(Itemized modification records)
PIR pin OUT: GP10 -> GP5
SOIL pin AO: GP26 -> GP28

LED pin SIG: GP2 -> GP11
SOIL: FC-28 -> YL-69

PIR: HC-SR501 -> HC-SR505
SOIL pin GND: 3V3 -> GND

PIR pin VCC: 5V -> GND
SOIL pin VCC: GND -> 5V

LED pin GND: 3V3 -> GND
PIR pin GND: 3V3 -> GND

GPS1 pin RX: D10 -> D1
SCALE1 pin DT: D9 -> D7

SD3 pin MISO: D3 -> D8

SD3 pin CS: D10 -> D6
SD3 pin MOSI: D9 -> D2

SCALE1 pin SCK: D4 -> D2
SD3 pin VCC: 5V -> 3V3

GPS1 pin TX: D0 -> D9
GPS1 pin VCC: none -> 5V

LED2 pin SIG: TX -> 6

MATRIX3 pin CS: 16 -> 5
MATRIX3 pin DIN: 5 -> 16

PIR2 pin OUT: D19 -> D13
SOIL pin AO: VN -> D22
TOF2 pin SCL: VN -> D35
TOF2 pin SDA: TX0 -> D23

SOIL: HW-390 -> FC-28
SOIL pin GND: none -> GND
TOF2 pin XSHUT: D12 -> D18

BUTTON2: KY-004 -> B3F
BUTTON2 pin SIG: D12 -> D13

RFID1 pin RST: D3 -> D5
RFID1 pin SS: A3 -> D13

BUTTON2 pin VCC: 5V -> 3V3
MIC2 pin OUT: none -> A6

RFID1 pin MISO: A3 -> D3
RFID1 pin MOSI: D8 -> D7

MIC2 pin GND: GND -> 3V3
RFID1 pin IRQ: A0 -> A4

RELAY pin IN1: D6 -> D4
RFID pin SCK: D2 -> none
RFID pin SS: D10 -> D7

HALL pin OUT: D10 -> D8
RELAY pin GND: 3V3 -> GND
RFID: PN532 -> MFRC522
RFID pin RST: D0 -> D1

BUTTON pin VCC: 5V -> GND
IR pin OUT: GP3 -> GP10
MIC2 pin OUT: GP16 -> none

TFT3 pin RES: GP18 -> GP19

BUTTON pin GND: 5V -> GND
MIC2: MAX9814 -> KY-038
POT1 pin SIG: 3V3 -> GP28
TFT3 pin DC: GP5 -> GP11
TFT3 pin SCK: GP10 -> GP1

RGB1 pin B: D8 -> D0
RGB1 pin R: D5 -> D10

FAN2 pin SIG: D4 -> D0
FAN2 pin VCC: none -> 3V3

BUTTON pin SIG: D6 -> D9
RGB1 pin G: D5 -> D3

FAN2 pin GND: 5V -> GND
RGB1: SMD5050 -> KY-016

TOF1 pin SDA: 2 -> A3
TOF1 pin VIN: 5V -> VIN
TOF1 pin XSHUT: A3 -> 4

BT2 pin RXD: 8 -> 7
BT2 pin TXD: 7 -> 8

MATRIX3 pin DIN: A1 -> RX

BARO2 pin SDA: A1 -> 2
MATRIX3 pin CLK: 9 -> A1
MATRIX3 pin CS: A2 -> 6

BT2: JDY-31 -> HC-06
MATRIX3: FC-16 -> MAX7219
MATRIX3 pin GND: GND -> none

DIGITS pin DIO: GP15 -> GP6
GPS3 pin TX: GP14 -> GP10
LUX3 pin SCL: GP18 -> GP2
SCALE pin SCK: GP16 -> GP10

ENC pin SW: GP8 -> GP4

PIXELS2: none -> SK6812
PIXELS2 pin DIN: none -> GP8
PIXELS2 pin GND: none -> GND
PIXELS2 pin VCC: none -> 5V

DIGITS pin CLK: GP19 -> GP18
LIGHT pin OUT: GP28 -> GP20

Task instructions
Go through the data above and copy all of it exactly.

Answer below
PIR pin OUT: GP10 -> GP5
SOIL pin AO: GP26 -> GP28

LED pin SIG: GP2 -> GP11
SOIL: FC-28 -> YL-69

PIR: HC-SR501 -> HC-SR505
SOIL pin GND: 3V3 -> GND

PIR pin VCC: 5V -> GND
SOIL pin VCC: GND -> 5V

LED pin GND: 3V3 -> GND
PIR pin GND: 3V3 -> GND

GPS1 pin RX: D10 -> D1
SCALE1 pin DT: D9 -> D7

SD3 pin MISO: D3 -> D8

SD3 pin CS: D10 -> D6
SD3 pin MOSI: D9 -> D2

SCALE1 pin SCK: D4 -> D2
SD3 pin VCC: 5V -> 3V3

GPS1 pin TX: D0 -> D9
GPS1 pin VCC: none -> 5V

LED2 pin SIG: TX -> 6

MATRIX3 pin CS: 16 -> 5
MATRIX3 pin DIN: 5 -> 16

PIR2 pin OUT: D19 -> D13
SOIL pin AO: VN -> D22
TOF2 pin SCL: VN -> D35
TOF2 pin SDA: TX0 -> D23

SOIL: HW-390 -> FC-28
SOIL pin GND: none -> GND
TOF2 pin XSHUT: D12 -> D18

BUTTON2: KY-004 -> B3F
BUTTON2 pin SIG: D12 -> D13

RFID1 pin RST: D3 -> D5
RFID1 pin SS: A3 -> D13

BUTTON2 pin VCC: 5V -> 3V3
MIC2 pin OUT: none -> A6

RFID1 pin MISO: A3 -> D3
RFID1 pin MOSI: D8 -> D7

MIC2 pin GND: GND -> 3V3
RFID1 pin IRQ: A0 -> A4

RELAY pin IN1: D6 -> D4
RFID pin SCK: D2 -> none
RFID pin SS: D10 -> D7

HALL pin OUT: D10 -> D8
RELAY pin GND: 3V3 -> GND
RFID: PN532 -> MFRC522
RFID pin RST: D0 -> D1

BUTTON pin VCC: 5V -> GND
IR pin OUT: GP3 -> GP10
MIC2 pin OUT: GP16 -> none

TFT3 pin RES: GP18 -> GP19

BUTTON pin GND: 5V -> GND
MIC2: MAX9814 -> KY-038
POT1 pin SIG: 3V3 -> GP28
TFT3 pin DC: GP5 -> GP11
TFT3 pin SCK: GP10 -> GP1

RGB1 pin B: D8 -> D0
RGB1 pin R: D5 -> D10

FAN2 pin SIG: D4 -> D0
FAN2 pin VCC: none -> 3V3

BUTTON pin SIG: D6 -> D9
RGB1 pin G: D5 -> D3

FAN2 pin GND: 5V -> GND
RGB1: SMD5050 -> KY-016

TOF1 pin SDA: 2 -> A3
TOF1 pin VIN: 5V -> VIN
TOF1 pin XSHUT: A3 -> 4

BT2 pin RXD: 8 -> 7
BT2 pin TXD: 7 -> 8

MATRIX3 pin DIN: A1 -> RX

BARO2 pin SDA: A1 -> 2
MATRIX3 pin CLK: 9 -> A1
MATRIX3 pin CS: A2 -> 6

BT2: JDY-31 -> HC-06
MATRIX3: FC-16 -> MAX7219
MATRIX3 pin GND: GND -> none

DIGITS pin DIO: GP15 -> GP6
GPS3 pin TX: GP14 -> GP10
LUX3 pin SCL: GP18 -> GP2
SCALE pin SCK: GP16 -> GP10

ENC pin SW: GP8 -> GP4

PIXELS2: none -> SK6812
PIXELS2 pin DIN: none -> GP8
PIXELS2 pin GND: none -> GND
PIXELS2 pin VCC: none -> 5V

DIGITS pin CLK: GP19 -> GP18
LIGHT pin OUT: GP28 -> GP20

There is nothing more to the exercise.